> Source material:
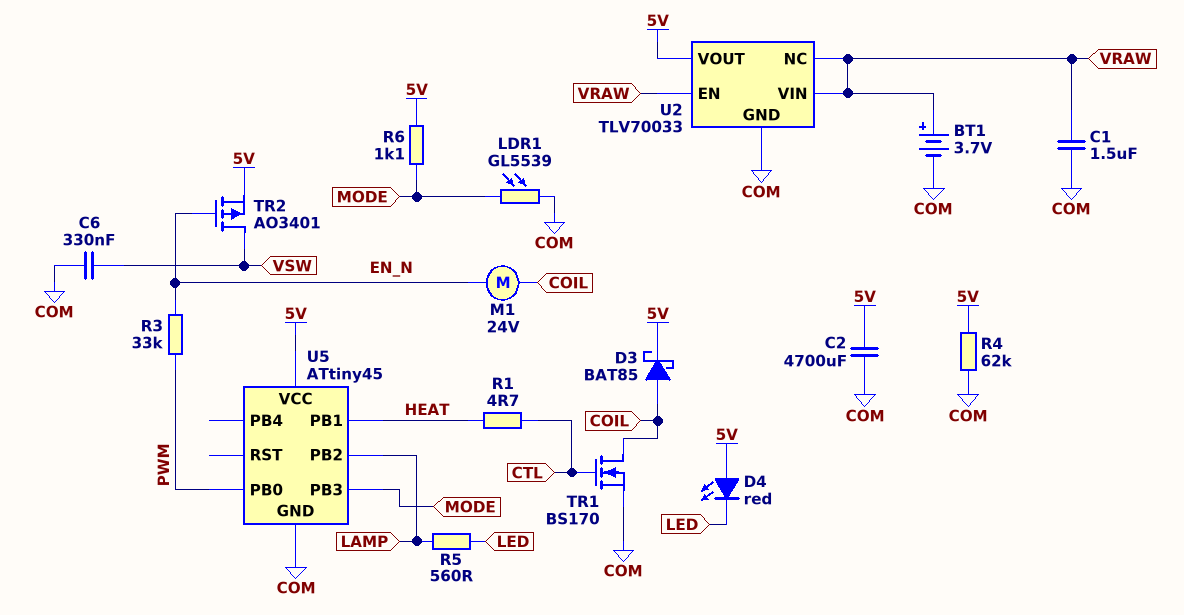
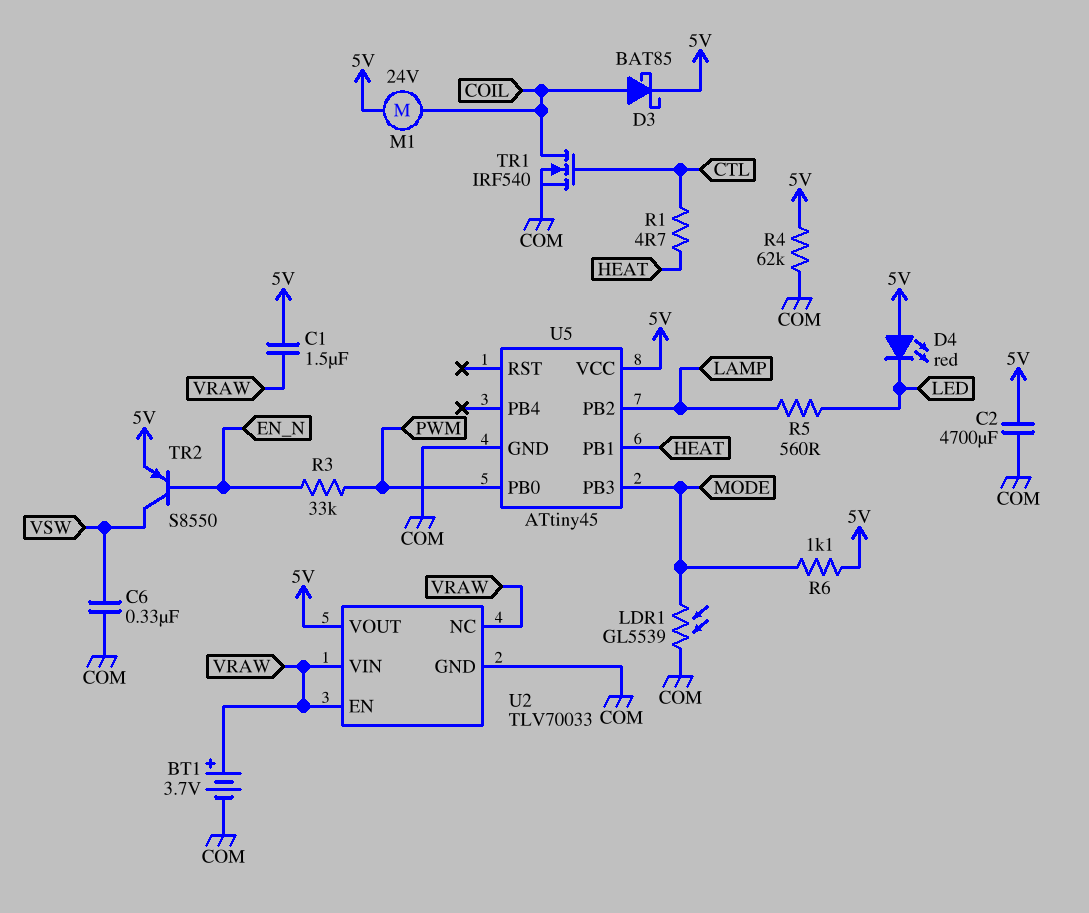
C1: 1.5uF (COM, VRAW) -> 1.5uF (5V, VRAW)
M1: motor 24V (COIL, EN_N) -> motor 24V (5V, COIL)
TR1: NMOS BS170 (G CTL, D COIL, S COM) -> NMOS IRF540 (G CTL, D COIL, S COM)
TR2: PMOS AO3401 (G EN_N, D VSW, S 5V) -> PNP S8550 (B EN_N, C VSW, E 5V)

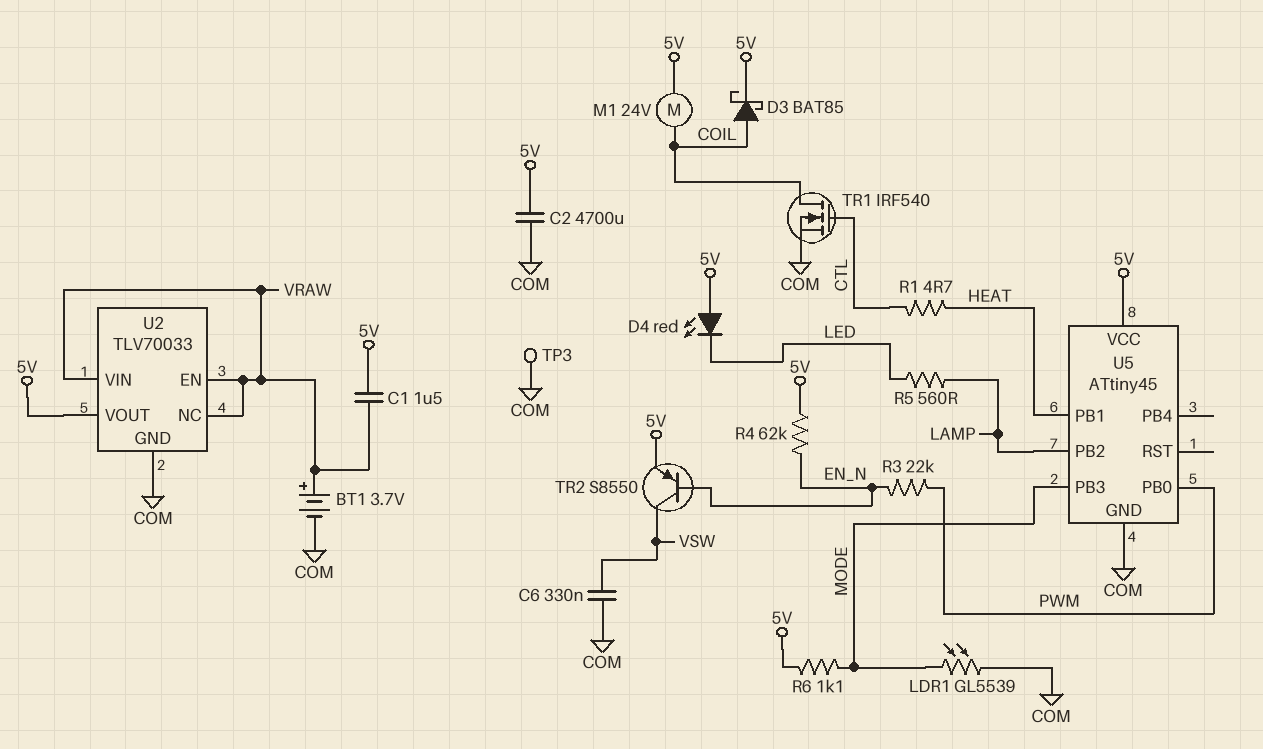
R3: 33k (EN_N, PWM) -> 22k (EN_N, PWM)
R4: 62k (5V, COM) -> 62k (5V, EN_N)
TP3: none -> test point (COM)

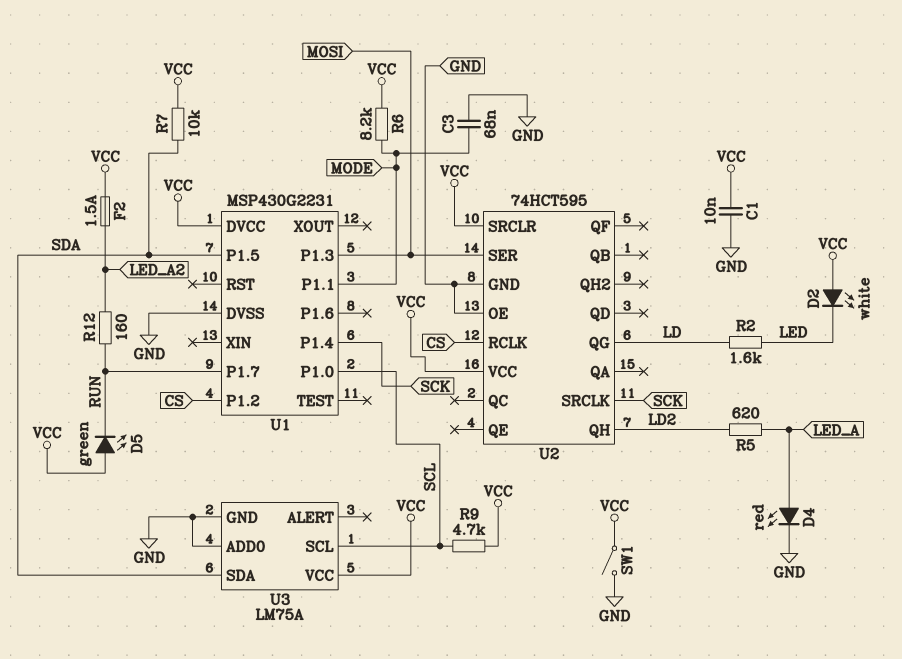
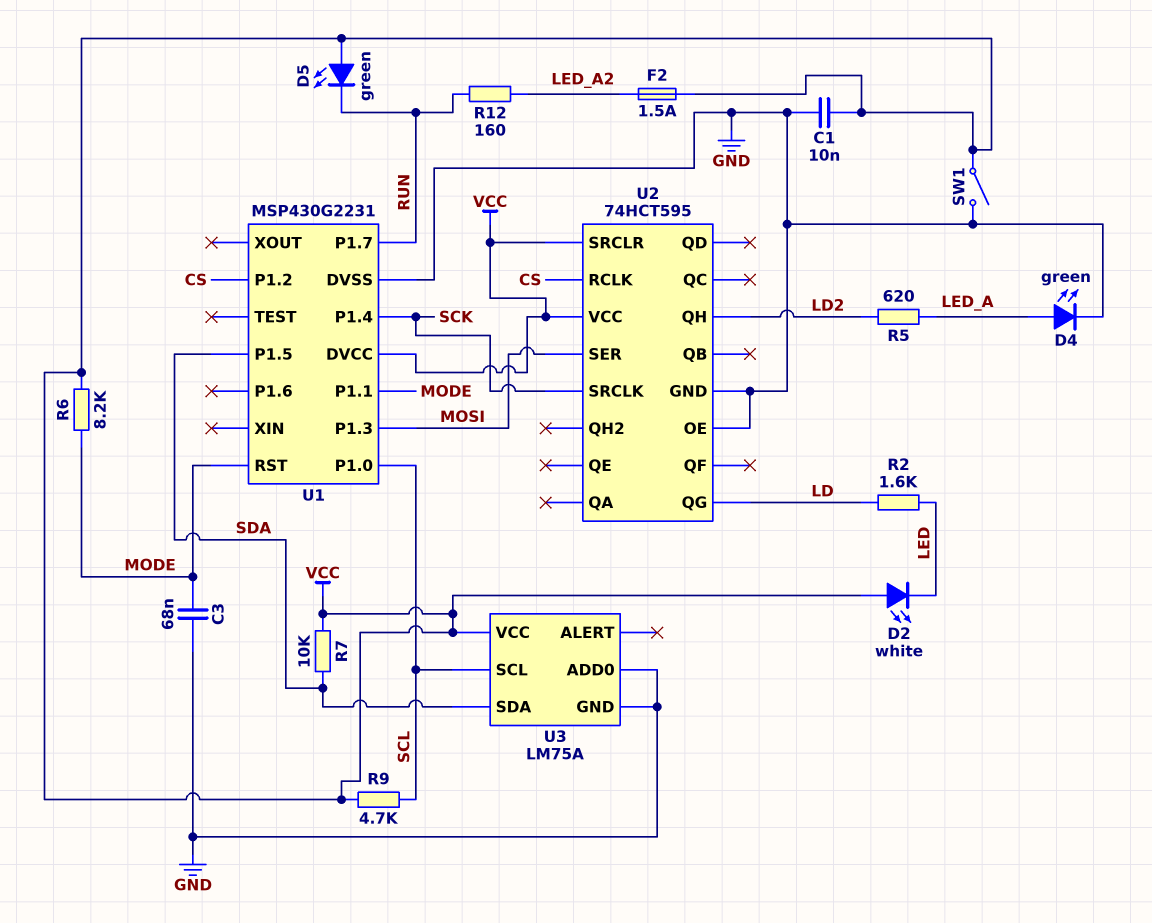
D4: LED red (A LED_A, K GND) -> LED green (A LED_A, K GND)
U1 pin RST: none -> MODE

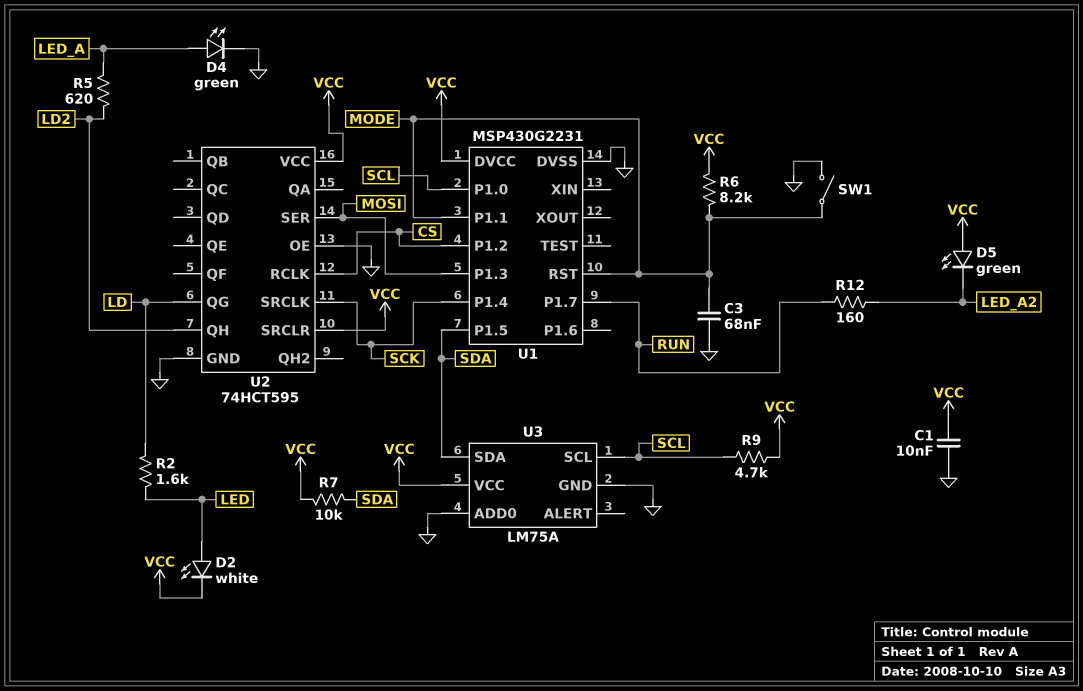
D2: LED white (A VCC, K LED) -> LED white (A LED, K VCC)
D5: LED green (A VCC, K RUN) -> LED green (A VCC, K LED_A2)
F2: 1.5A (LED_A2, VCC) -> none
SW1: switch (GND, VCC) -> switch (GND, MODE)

> Work item: Scan the entries for the word "MODE". Report each line that has it.

> Solution to this task:
U1 pin RST: none -> MODE
SW1: switch (GND, VCC) -> switch (GND, MODE)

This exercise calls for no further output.